*Task to complete*. Beginning at the line that holds "pink_tape 238,272,270,301 →", copy the material below exactly through its last line.

*Given records*.

BEGIN

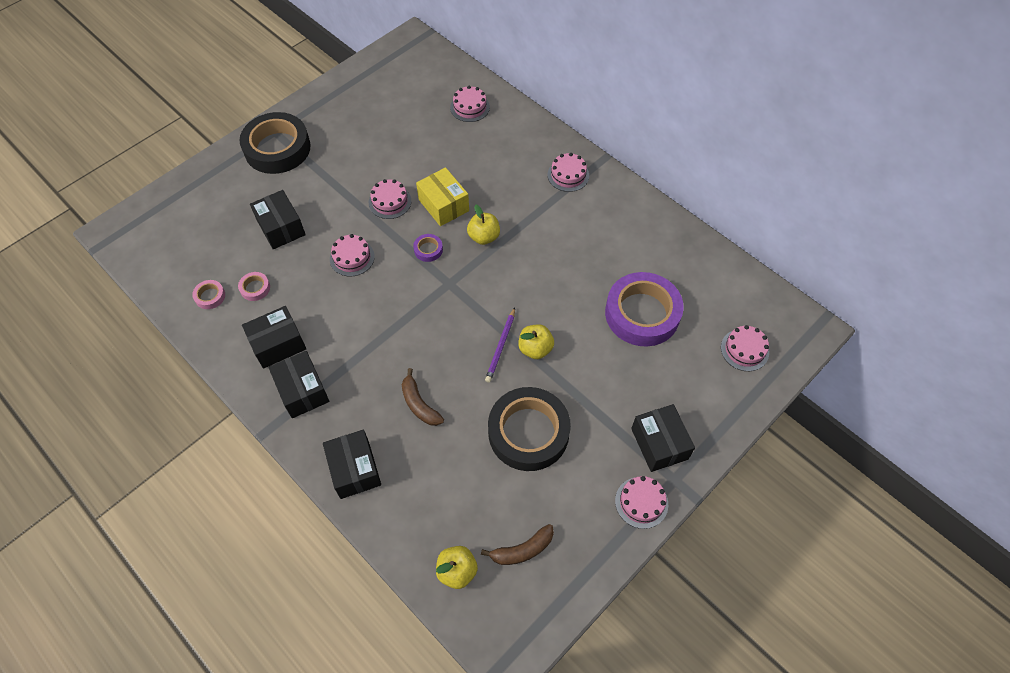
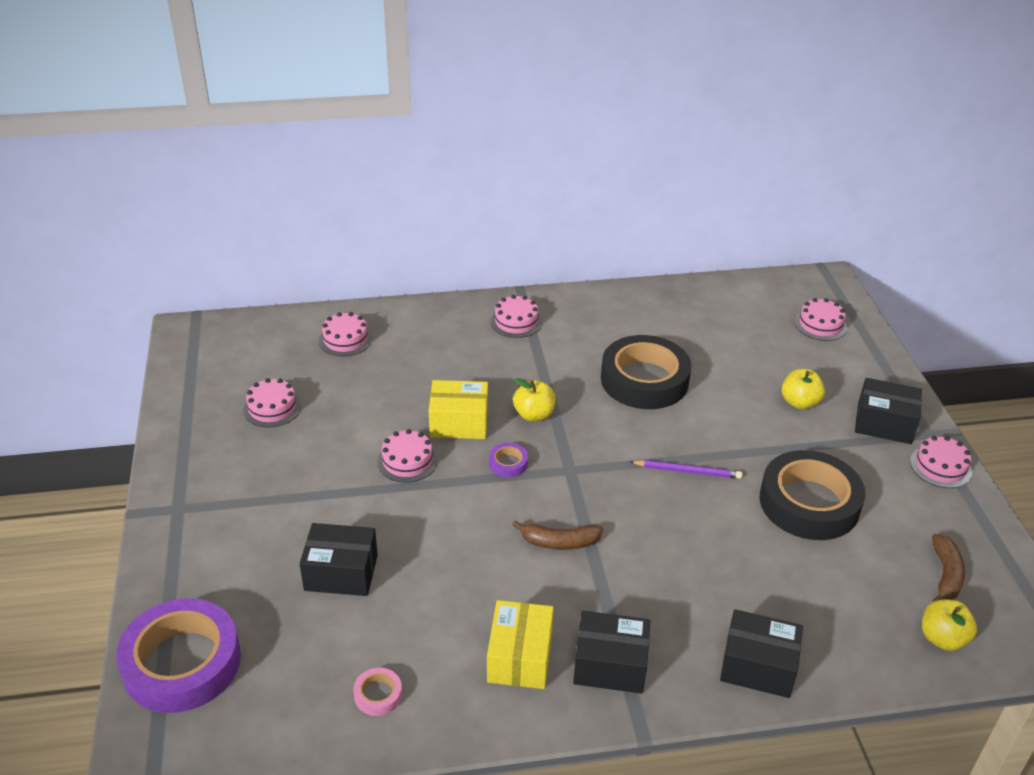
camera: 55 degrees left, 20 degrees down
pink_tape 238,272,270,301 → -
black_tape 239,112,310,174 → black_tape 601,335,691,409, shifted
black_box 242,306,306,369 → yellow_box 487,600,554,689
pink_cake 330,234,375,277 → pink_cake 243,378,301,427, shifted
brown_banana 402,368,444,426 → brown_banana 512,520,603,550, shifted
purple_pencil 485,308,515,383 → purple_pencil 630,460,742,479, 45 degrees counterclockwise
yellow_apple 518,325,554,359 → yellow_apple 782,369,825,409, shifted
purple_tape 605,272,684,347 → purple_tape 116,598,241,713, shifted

END

*The completed task*.
pink_tape 238,272,270,301 → -
black_tape 239,112,310,174 → black_tape 601,335,691,409, shifted
black_box 242,306,306,369 → yellow_box 487,600,554,689
pink_cake 330,234,375,277 → pink_cake 243,378,301,427, shifted
brown_banana 402,368,444,426 → brown_banana 512,520,603,550, shifted
purple_pencil 485,308,515,383 → purple_pencil 630,460,742,479, 45 degrees counterclockwise
yellow_apple 518,325,554,359 → yellow_apple 782,369,825,409, shifted
purple_tape 605,272,684,347 → purple_tape 116,598,241,713, shifted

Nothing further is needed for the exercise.